Restate verbatim the span of lines below between the line with "second_place: [567, 399, 649, 480]" and the line with "old: bright_yellow_bowl", including those two lines, and only that span.

DATA EXTRACTS section start

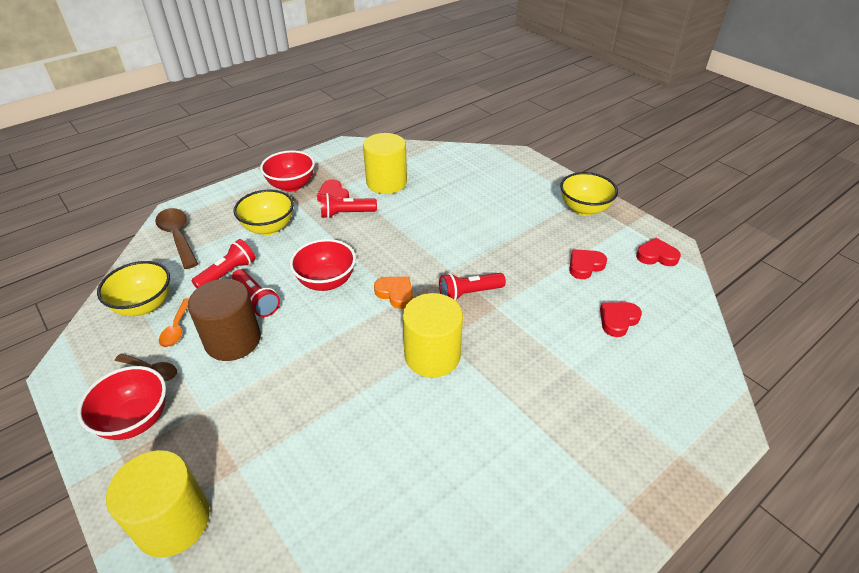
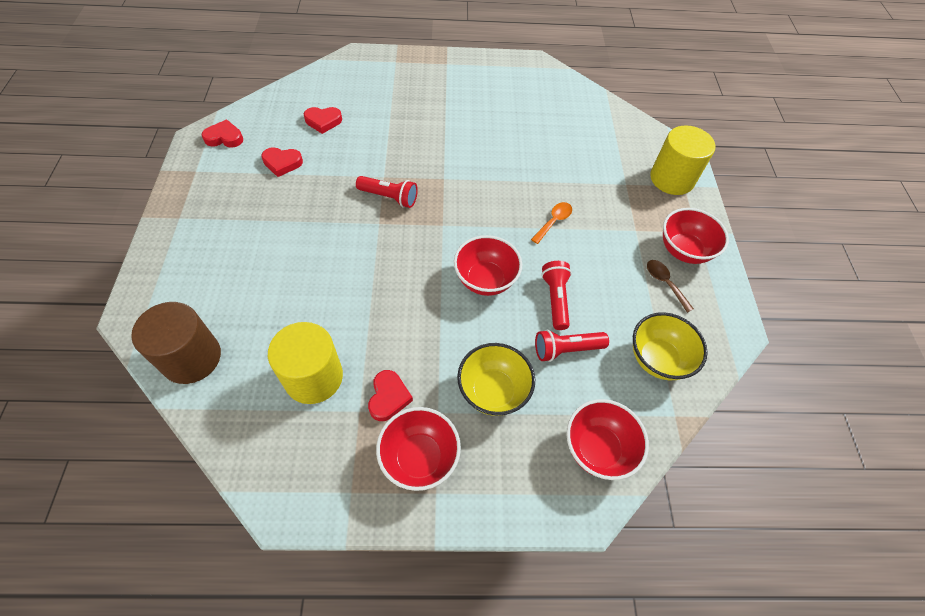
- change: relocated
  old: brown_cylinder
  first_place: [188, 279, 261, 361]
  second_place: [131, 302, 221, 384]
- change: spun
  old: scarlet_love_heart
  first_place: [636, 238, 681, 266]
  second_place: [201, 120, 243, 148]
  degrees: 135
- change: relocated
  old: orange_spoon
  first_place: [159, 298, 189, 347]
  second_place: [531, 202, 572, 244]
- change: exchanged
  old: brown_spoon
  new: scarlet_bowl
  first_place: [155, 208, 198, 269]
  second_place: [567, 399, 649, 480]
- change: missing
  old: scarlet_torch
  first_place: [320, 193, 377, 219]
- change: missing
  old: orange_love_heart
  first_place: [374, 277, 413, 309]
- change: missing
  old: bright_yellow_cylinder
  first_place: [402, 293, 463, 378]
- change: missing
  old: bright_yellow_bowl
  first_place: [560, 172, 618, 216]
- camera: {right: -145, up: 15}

DATA EXTRACTS section end

| RESPONSE TO THE EXERCISE |
  second_place: [567, 399, 649, 480]
- change: missing
  old: scarlet_torch
  first_place: [320, 193, 377, 219]
- change: missing
  old: orange_love_heart
  first_place: [374, 277, 413, 309]
- change: missing
  old: bright_yellow_cylinder
  first_place: [402, 293, 463, 378]
- change: missing
  old: bright_yellow_bowl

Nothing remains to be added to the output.